## Problem description
Only one stretch of the listing below is wanted. Begin at the line that has "in_second: [622, 270]", stop after the line that has "was: OrangeColouredTin", and repeat every line in between exactly.

## Extracted information

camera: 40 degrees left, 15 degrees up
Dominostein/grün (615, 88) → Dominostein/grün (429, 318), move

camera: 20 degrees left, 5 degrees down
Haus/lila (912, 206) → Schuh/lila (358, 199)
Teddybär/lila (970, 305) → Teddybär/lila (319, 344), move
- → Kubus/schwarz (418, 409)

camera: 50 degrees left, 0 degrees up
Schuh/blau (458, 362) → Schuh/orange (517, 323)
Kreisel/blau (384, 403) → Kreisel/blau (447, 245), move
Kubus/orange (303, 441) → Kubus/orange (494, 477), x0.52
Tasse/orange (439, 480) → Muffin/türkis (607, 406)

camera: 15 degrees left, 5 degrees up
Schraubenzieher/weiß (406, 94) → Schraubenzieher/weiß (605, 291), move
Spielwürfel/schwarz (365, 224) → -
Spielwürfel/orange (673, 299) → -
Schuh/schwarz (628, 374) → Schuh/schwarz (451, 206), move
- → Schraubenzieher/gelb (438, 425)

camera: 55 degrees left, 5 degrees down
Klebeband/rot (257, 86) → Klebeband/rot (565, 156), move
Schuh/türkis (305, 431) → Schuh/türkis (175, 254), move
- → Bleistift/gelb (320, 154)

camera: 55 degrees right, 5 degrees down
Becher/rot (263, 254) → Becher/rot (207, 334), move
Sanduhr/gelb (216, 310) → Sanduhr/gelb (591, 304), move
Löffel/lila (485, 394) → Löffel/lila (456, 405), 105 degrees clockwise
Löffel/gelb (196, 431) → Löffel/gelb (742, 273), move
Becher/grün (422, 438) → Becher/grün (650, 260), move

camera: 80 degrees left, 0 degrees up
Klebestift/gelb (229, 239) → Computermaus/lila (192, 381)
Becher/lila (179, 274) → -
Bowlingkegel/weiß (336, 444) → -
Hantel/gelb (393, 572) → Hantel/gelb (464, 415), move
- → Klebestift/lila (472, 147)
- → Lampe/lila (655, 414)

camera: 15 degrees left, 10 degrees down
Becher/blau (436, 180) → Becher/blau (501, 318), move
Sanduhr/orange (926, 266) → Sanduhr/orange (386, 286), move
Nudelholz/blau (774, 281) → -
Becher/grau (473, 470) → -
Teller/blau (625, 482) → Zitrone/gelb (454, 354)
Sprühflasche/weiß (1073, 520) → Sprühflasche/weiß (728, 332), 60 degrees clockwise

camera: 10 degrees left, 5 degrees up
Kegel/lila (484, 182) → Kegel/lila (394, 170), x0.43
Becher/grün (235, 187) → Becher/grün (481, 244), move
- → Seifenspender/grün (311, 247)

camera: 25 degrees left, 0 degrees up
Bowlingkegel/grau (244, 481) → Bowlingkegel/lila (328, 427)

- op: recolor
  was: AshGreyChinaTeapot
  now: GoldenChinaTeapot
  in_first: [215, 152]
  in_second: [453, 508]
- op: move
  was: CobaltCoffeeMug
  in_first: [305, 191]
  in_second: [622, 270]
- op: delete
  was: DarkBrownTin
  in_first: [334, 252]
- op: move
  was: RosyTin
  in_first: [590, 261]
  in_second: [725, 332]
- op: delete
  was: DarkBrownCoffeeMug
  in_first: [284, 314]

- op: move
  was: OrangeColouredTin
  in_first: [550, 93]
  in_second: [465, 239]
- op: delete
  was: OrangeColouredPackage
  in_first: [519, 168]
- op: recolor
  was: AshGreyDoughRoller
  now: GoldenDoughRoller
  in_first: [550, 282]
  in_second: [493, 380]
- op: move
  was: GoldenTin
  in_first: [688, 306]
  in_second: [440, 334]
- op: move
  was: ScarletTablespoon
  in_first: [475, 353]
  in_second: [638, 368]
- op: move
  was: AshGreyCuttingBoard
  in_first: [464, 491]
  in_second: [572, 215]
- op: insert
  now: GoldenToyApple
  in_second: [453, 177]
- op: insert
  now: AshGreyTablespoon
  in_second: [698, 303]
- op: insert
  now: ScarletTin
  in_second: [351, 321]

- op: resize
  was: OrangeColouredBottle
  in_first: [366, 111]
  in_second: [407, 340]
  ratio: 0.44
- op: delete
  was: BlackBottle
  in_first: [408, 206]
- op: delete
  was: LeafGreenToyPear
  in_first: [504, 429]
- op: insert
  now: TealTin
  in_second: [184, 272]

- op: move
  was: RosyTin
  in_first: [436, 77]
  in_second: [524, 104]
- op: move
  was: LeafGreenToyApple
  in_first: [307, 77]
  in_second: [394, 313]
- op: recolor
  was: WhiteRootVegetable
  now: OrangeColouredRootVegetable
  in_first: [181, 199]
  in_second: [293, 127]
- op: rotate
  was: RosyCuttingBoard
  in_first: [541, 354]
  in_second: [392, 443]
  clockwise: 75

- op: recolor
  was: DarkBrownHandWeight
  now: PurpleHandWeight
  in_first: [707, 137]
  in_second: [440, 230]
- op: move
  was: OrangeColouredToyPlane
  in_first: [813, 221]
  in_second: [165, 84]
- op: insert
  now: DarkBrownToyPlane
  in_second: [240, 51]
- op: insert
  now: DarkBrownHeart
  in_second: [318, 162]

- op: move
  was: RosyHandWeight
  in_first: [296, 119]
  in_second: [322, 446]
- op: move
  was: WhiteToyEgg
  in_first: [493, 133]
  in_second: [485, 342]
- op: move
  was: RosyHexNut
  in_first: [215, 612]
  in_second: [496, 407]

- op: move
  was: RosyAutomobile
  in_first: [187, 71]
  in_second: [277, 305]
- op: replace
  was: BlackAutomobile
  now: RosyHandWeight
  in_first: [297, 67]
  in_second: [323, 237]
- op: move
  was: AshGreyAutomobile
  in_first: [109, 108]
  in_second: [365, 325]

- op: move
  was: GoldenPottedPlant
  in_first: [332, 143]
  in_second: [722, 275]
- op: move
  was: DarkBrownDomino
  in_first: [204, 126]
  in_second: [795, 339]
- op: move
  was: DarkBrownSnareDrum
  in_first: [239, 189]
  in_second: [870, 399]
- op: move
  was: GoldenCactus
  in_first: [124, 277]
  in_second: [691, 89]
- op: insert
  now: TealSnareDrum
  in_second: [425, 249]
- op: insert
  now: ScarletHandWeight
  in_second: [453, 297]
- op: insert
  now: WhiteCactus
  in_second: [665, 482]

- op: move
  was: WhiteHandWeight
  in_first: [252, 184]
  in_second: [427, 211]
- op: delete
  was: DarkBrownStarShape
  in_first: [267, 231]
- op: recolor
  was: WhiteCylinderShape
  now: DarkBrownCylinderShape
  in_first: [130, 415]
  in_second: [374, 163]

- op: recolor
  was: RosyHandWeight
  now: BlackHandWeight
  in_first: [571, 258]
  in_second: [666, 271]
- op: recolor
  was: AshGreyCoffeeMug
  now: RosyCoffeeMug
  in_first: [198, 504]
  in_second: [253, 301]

## Solution to the exercise
  in_second: [622, 270]
- op: delete
  was: DarkBrownTin
  in_first: [334, 252]
- op: move
  was: RosyTin
  in_first: [590, 261]
  in_second: [725, 332]
- op: delete
  was: DarkBrownCoffeeMug
  in_first: [284, 314]

- op: move
  was: OrangeColouredTin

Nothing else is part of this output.